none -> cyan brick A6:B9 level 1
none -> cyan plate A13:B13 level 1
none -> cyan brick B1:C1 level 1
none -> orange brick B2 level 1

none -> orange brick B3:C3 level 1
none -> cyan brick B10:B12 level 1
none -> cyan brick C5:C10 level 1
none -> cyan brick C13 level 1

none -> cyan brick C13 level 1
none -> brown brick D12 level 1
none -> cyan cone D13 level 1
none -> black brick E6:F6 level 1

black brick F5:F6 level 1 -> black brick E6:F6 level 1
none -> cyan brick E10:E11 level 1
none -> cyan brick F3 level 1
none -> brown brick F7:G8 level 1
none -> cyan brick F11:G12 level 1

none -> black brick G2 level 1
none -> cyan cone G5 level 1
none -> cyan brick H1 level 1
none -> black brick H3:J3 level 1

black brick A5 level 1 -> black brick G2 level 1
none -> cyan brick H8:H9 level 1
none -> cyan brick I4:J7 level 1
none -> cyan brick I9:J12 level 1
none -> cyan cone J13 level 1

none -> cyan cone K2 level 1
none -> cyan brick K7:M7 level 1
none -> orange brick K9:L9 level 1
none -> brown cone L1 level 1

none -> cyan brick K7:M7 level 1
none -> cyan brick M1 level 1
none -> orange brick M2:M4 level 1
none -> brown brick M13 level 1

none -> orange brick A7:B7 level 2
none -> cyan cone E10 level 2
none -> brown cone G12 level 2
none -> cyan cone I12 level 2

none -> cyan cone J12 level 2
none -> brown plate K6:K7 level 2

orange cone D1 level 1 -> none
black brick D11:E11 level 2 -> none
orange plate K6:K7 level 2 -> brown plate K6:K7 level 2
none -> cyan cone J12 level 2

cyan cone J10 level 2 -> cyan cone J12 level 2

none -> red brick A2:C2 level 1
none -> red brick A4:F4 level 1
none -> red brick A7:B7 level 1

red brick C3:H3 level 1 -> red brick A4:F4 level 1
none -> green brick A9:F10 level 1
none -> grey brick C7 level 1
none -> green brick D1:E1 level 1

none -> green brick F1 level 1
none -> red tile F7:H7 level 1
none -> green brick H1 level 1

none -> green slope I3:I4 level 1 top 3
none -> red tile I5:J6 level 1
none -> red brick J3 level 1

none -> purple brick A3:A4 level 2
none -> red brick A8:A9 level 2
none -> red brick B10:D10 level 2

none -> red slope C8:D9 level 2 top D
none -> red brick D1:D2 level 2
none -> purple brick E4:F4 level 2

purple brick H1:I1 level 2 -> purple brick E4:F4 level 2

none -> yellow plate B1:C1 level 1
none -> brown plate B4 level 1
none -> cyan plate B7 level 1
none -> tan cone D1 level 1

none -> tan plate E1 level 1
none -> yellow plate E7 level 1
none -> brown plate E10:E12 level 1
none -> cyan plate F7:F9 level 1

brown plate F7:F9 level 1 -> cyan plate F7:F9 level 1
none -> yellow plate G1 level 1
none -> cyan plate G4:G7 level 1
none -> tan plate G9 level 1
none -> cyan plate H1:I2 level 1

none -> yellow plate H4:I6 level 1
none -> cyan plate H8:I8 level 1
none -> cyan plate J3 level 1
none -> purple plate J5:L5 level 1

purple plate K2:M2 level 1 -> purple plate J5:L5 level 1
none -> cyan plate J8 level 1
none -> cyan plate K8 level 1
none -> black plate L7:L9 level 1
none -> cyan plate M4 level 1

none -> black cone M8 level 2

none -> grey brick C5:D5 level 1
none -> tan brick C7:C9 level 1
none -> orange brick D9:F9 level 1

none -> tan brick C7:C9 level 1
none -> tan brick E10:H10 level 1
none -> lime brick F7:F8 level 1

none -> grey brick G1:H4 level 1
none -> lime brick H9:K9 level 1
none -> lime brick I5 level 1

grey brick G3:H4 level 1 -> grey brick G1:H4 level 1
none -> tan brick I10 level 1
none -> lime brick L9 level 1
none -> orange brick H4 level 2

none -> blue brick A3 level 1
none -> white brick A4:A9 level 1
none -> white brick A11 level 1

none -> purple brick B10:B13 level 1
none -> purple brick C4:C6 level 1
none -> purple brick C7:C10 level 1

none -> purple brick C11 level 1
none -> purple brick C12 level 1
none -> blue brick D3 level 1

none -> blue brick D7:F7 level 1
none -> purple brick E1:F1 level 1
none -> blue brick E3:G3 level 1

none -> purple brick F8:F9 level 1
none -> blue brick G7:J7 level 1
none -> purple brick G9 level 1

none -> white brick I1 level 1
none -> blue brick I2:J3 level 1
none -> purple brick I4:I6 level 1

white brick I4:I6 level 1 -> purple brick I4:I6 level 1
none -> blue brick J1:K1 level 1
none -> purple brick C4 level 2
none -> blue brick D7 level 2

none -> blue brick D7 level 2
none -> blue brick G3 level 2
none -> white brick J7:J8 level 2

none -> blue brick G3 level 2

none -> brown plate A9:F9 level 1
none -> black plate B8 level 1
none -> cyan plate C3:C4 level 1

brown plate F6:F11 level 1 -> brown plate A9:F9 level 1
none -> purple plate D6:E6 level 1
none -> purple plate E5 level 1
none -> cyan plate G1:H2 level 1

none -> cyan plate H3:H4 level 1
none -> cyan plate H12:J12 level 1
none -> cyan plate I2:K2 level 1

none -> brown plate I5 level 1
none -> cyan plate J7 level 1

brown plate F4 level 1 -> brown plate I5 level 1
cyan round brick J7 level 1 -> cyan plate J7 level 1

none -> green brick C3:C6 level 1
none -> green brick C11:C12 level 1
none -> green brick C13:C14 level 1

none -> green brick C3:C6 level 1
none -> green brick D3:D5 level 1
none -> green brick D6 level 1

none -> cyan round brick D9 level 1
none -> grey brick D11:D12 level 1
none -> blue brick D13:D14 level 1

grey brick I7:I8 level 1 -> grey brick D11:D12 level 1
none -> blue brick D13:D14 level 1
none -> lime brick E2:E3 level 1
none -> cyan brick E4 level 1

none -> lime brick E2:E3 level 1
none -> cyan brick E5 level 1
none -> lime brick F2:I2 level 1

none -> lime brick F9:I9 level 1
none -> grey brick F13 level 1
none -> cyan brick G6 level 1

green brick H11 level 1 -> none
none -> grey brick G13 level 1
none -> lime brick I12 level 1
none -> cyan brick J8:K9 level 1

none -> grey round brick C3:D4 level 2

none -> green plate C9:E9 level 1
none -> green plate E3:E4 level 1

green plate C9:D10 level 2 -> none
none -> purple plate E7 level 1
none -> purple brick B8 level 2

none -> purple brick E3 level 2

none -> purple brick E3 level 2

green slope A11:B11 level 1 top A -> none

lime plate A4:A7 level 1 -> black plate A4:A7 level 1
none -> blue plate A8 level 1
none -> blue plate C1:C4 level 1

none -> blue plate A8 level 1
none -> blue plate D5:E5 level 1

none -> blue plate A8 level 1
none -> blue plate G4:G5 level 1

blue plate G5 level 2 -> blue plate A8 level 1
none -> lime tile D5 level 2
******
WHAT TO PRODUCE: Complete, exact output of the records is expected.

EXPECTED ANSWER:
none -> cyan brick A6:B9 level 1
none -> cyan plate A13:B13 level 1
none -> cyan brick B1:C1 level 1
none -> orange brick B2 level 1

none -> orange brick B3:C3 level 1
none -> cyan brick B10:B12 level 1
none -> cyan brick C5:C10 level 1
none -> cyan brick C13 level 1

none -> cyan brick C13 level 1
none -> brown brick D12 level 1
none -> cyan cone D13 level 1
none -> black brick E6:F6 level 1

black brick F5:F6 level 1 -> black brick E6:F6 level 1
none -> cyan brick E10:E11 level 1
none -> cyan brick F3 level 1
none -> brown brick F7:G8 level 1
none -> cyan brick F11:G12 level 1

none -> black brick G2 level 1
none -> cyan cone G5 level 1
none -> cyan brick H1 level 1
none -> black brick H3:J3 level 1

black brick A5 level 1 -> black brick G2 level 1
none -> cyan brick H8:H9 level 1
none -> cyan brick I4:J7 level 1
none -> cyan brick I9:J12 level 1
none -> cyan cone J13 level 1

none -> cyan cone K2 level 1
none -> cyan brick K7:M7 level 1
none -> orange brick K9:L9 level 1
none -> brown cone L1 level 1

none -> cyan brick K7:M7 level 1
none -> cyan brick M1 level 1
none -> orange brick M2:M4 level 1
none -> brown brick M13 level 1

none -> orange brick A7:B7 level 2
none -> cyan cone E10 level 2
none -> brown cone G12 level 2
none -> cyan cone I12 level 2

none -> cyan cone J12 level 2
none -> brown plate K6:K7 level 2

orange cone D1 level 1 -> none
black brick D11:E11 level 2 -> none
orange plate K6:K7 level 2 -> brown plate K6:K7 level 2
none -> cyan cone J12 level 2

cyan cone J10 level 2 -> cyan cone J12 level 2

none -> red brick A2:C2 level 1
none -> red brick A4:F4 level 1
none -> red brick A7:B7 level 1

red brick C3:H3 level 1 -> red brick A4:F4 level 1
none -> green brick A9:F10 level 1
none -> grey brick C7 level 1
none -> green brick D1:E1 level 1

none -> green brick F1 level 1
none -> red tile F7:H7 level 1
none -> green brick H1 level 1

none -> green slope I3:I4 level 1 top 3
none -> red tile I5:J6 level 1
none -> red brick J3 level 1

none -> purple brick A3:A4 level 2
none -> red brick A8:A9 level 2
none -> red brick B10:D10 level 2

none -> red slope C8:D9 level 2 top D
none -> red brick D1:D2 level 2
none -> purple brick E4:F4 level 2

purple brick H1:I1 level 2 -> purple brick E4:F4 level 2

none -> yellow plate B1:C1 level 1
none -> brown plate B4 level 1
none -> cyan plate B7 level 1
none -> tan cone D1 level 1

none -> tan plate E1 level 1
none -> yellow plate E7 level 1
none -> brown plate E10:E12 level 1
none -> cyan plate F7:F9 level 1

brown plate F7:F9 level 1 -> cyan plate F7:F9 level 1
none -> yellow plate G1 level 1
none -> cyan plate G4:G7 level 1
none -> tan plate G9 level 1
none -> cyan plate H1:I2 level 1

none -> yellow plate H4:I6 level 1
none -> cyan plate H8:I8 level 1
none -> cyan plate J3 level 1
none -> purple plate J5:L5 level 1

purple plate K2:M2 level 1 -> purple plate J5:L5 level 1
none -> cyan plate J8 level 1
none -> cyan plate K8 level 1
none -> black plate L7:L9 level 1
none -> cyan plate M4 level 1

none -> black cone M8 level 2

none -> grey brick C5:D5 level 1
none -> tan brick C7:C9 level 1
none -> orange brick D9:F9 level 1

none -> tan brick C7:C9 level 1
none -> tan brick E10:H10 level 1
none -> lime brick F7:F8 level 1

none -> grey brick G1:H4 level 1
none -> lime brick H9:K9 level 1
none -> lime brick I5 level 1

grey brick G3:H4 level 1 -> grey brick G1:H4 level 1
none -> tan brick I10 level 1
none -> lime brick L9 level 1
none -> orange brick H4 level 2

none -> blue brick A3 level 1
none -> white brick A4:A9 level 1
none -> white brick A11 level 1

none -> purple brick B10:B13 level 1
none -> purple brick C4:C6 level 1
none -> purple brick C7:C10 level 1

none -> purple brick C11 level 1
none -> purple brick C12 level 1
none -> blue brick D3 level 1

none -> blue brick D7:F7 level 1
none -> purple brick E1:F1 level 1
none -> blue brick E3:G3 level 1

none -> purple brick F8:F9 level 1
none -> blue brick G7:J7 level 1
none -> purple brick G9 level 1

none -> white brick I1 level 1
none -> blue brick I2:J3 level 1
none -> purple brick I4:I6 level 1

white brick I4:I6 level 1 -> purple brick I4:I6 level 1
none -> blue brick J1:K1 level 1
none -> purple brick C4 level 2
none -> blue brick D7 level 2

none -> blue brick D7 level 2
none -> blue brick G3 level 2
none -> white brick J7:J8 level 2

none -> blue brick G3 level 2

none -> brown plate A9:F9 level 1
none -> black plate B8 level 1
none -> cyan plate C3:C4 level 1

brown plate F6:F11 level 1 -> brown plate A9:F9 level 1
none -> purple plate D6:E6 level 1
none -> purple plate E5 level 1
none -> cyan plate G1:H2 level 1

none -> cyan plate H3:H4 level 1
none -> cyan plate H12:J12 level 1
none -> cyan plate I2:K2 level 1

none -> brown plate I5 level 1
none -> cyan plate J7 level 1

brown plate F4 level 1 -> brown plate I5 level 1
cyan round brick J7 level 1 -> cyan plate J7 level 1

none -> green brick C3:C6 level 1
none -> green brick C11:C12 level 1
none -> green brick C13:C14 level 1

none -> green brick C3:C6 level 1
none -> green brick D3:D5 level 1
none -> green brick D6 level 1

none -> cyan round brick D9 level 1
none -> grey brick D11:D12 level 1
none -> blue brick D13:D14 level 1

grey brick I7:I8 level 1 -> grey brick D11:D12 level 1
none -> blue brick D13:D14 level 1
none -> lime brick E2:E3 level 1
none -> cyan brick E4 level 1

none -> lime brick E2:E3 level 1
none -> cyan brick E5 level 1
none -> lime brick F2:I2 level 1

none -> lime brick F9:I9 level 1
none -> grey brick F13 level 1
none -> cyan brick G6 level 1

green brick H11 level 1 -> none
none -> grey brick G13 level 1
none -> lime brick I12 level 1
none -> cyan brick J8:K9 level 1

none -> grey round brick C3:D4 level 2

none -> green plate C9:E9 level 1
none -> green plate E3:E4 level 1

green plate C9:D10 level 2 -> none
none -> purple plate E7 level 1
none -> purple brick B8 level 2

none -> purple brick E3 level 2

none -> purple brick E3 level 2

green slope A11:B11 level 1 top A -> none

lime plate A4:A7 level 1 -> black plate A4:A7 level 1
none -> blue plate A8 level 1
none -> blue plate C1:C4 level 1

none -> blue plate A8 level 1
none -> blue plate D5:E5 level 1

none -> blue plate A8 level 1
none -> blue plate G4:G5 level 1

blue plate G5 level 2 -> blue plate A8 level 1
none -> lime tile D5 level 2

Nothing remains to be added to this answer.